YOUR GOAL => Could you reproduce, from the records below, everything from the line with "(167, 266) = (564, 217): white" down to the line with "(438, 352) = (427, 422): red", keeping both of those lines and changing nothing?

AVAILABLE DATA =>
>>
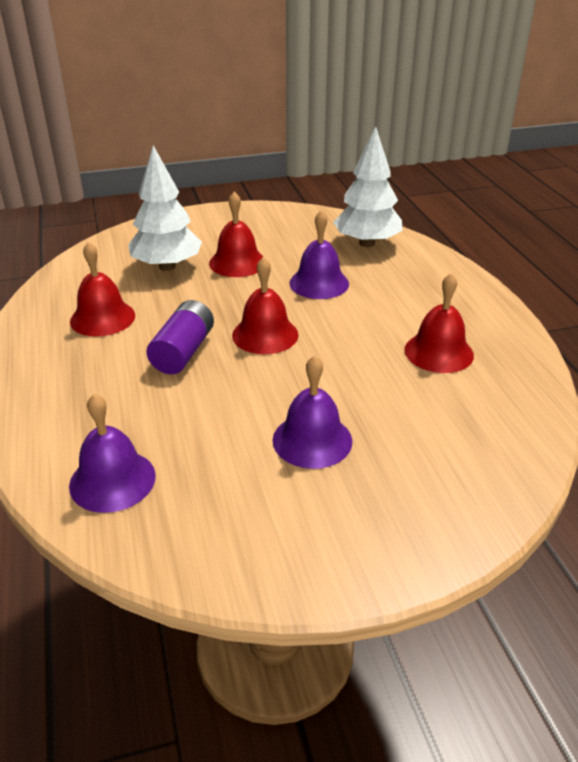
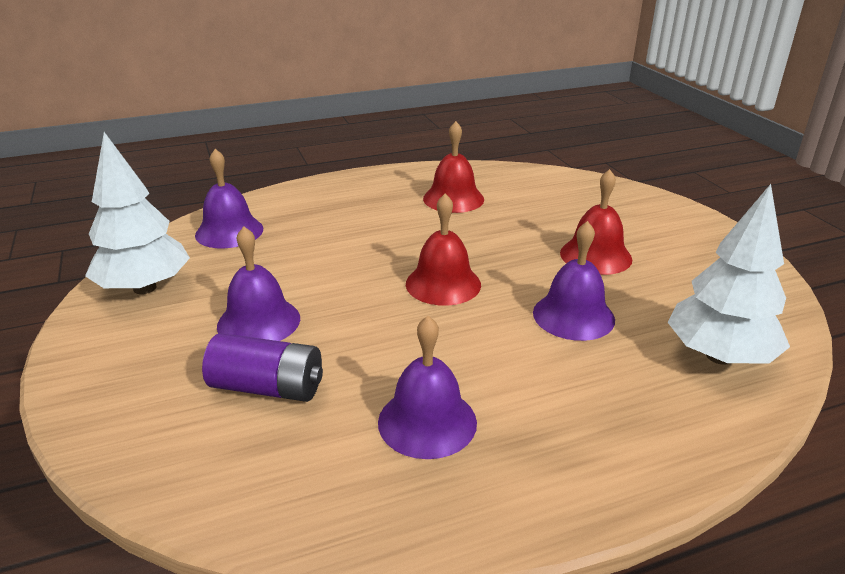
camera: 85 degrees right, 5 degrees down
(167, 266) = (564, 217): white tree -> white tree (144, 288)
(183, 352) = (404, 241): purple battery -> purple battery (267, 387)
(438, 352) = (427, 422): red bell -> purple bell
<<
>>
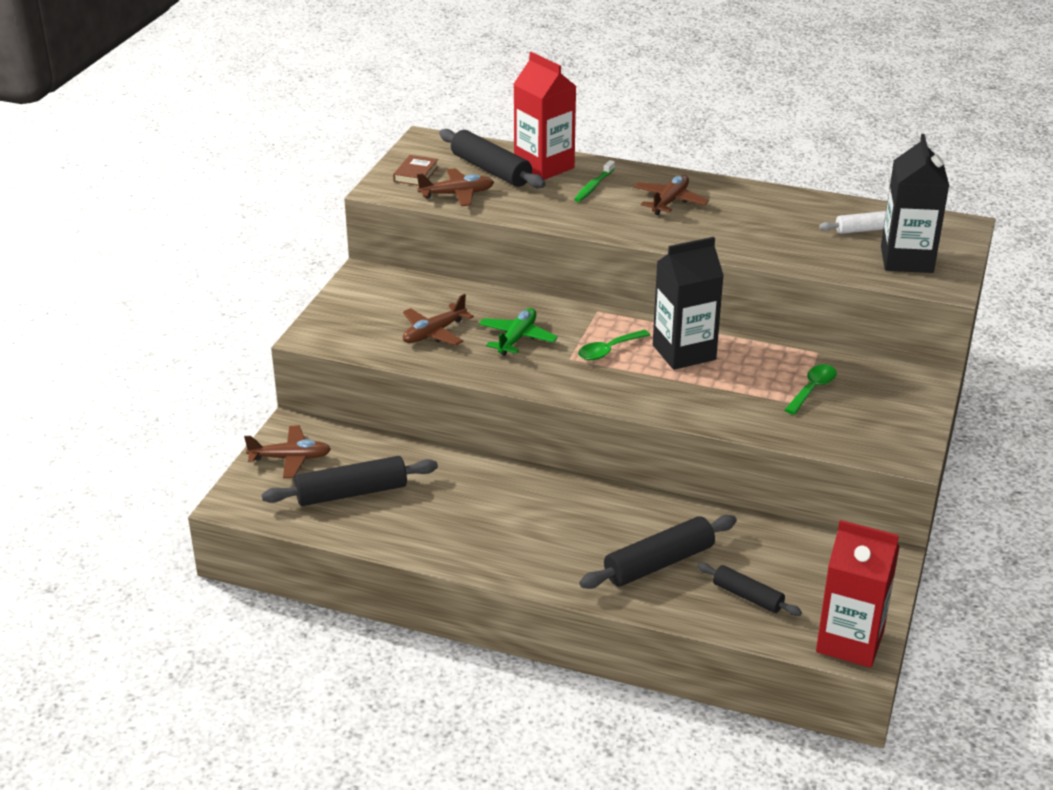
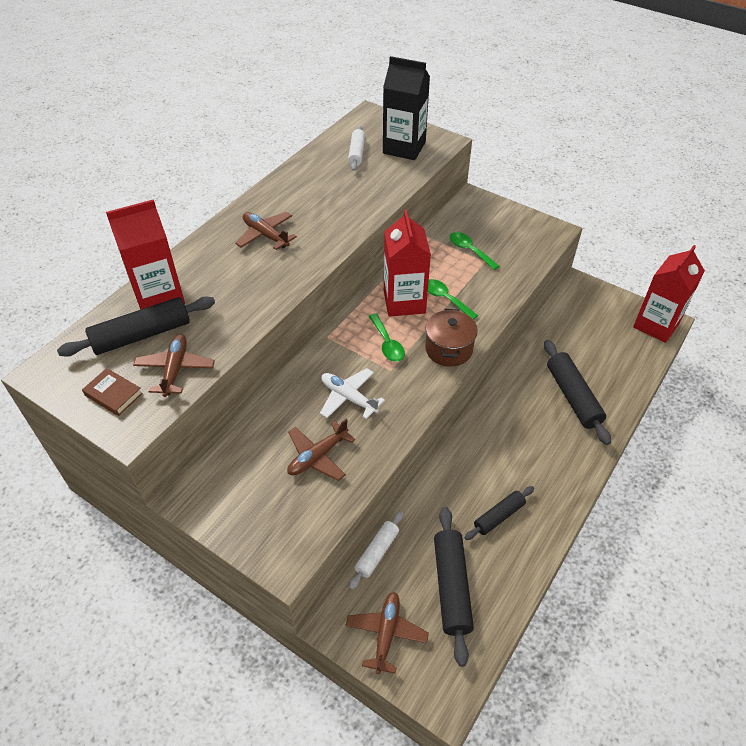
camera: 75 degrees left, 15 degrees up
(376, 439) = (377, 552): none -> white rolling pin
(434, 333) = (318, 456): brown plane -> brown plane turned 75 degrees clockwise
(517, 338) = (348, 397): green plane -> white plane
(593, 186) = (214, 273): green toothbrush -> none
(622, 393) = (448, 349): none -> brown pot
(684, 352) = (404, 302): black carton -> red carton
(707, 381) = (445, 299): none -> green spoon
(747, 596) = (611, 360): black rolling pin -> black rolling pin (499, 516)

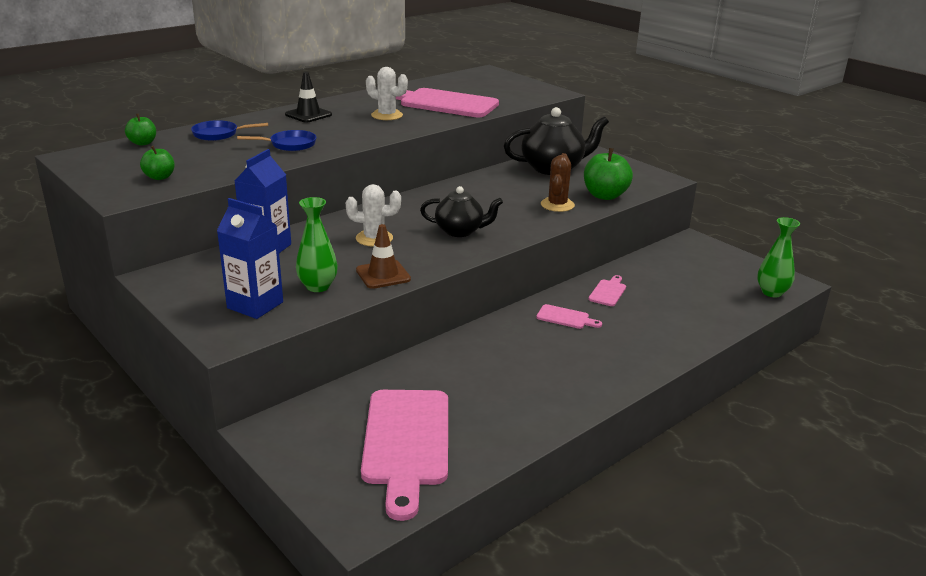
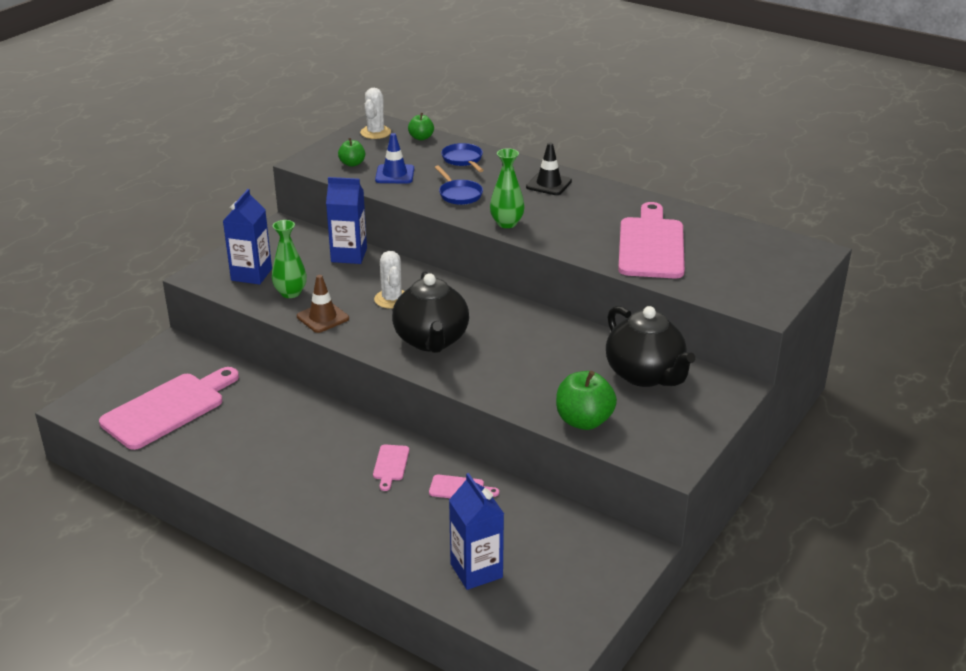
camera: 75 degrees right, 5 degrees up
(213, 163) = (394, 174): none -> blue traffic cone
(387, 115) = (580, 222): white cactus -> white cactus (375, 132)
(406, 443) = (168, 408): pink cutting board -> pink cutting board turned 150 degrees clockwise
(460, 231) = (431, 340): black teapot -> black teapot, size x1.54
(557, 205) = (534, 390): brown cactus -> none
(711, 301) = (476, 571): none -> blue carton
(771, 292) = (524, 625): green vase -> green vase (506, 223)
<<
RESULT OF THIS EXERCISE =>
(167, 266) = (564, 217): white tree -> white tree (144, 288)
(183, 352) = (404, 241): purple battery -> purple battery (267, 387)
(438, 352) = (427, 422): red bell -> purple bell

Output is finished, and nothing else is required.